[Opening Data supplied section]

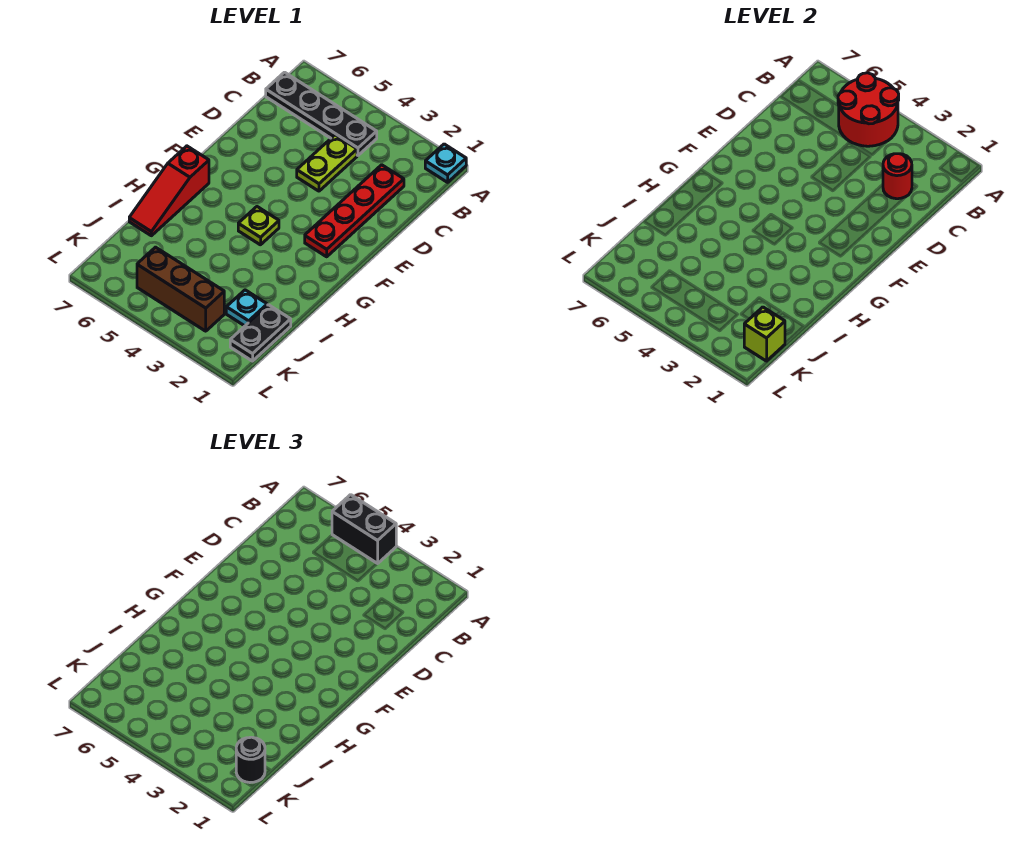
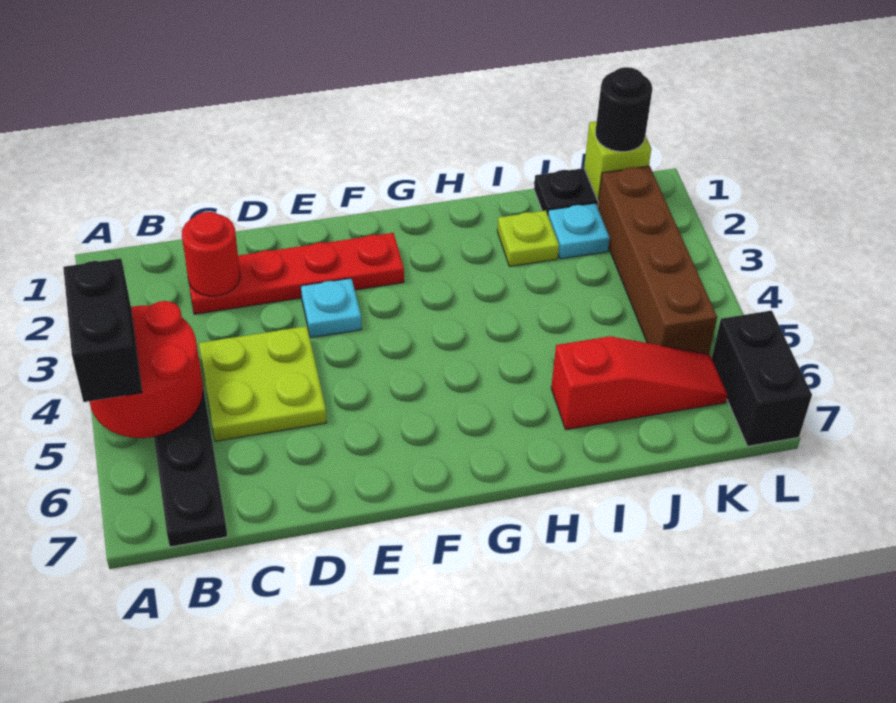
cyan plate A1 level 1 -> cyan plate E3 level 1
lime plate C4:D4 level 1 -> lime plate C4:D5 level 1
lime plate G4 level 1 -> lime plate I2 level 1
red slope G7:I7 level 1 top G -> red slope I6:K6 level 1 top I
brown brick K3:K5 level 1 -> brown brick K2:K5 level 1
none -> black brick L6:L7 level 1

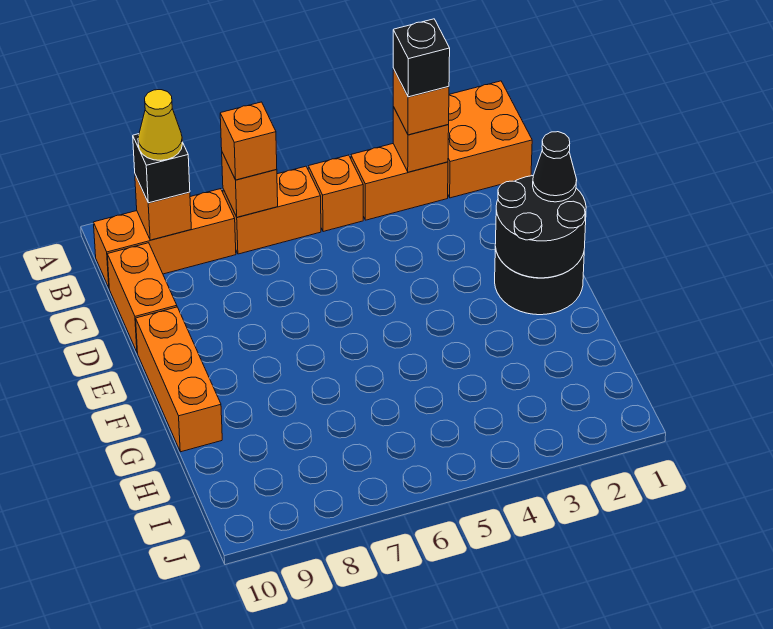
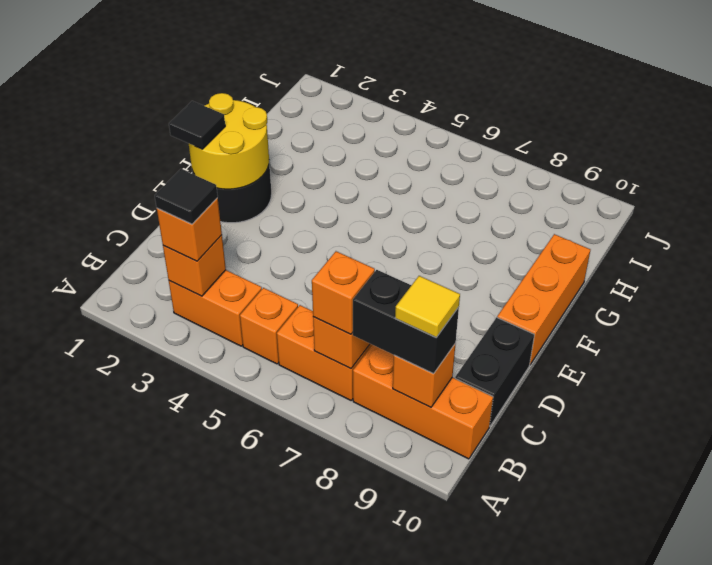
orange brick A1:B2 level 1 -> none
black brick B3 level 4 -> black tile B3 level 4
black brick B9 level 3 -> black brick B8:B9 level 3
yellow cone B9 level 4 -> yellow tile B9 level 4
orange brick C10:D10 level 1 -> black brick C10:D10 level 1
black round brick E1:F2 level 2 -> yellow round brick E1:F2 level 2
black cone E1 level 3 -> black tile E1 level 3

[Closing Data supplied section]

=== Task ===
Count the lines in the records above that contain the word "black", and give only that number.

=== Task response ===
6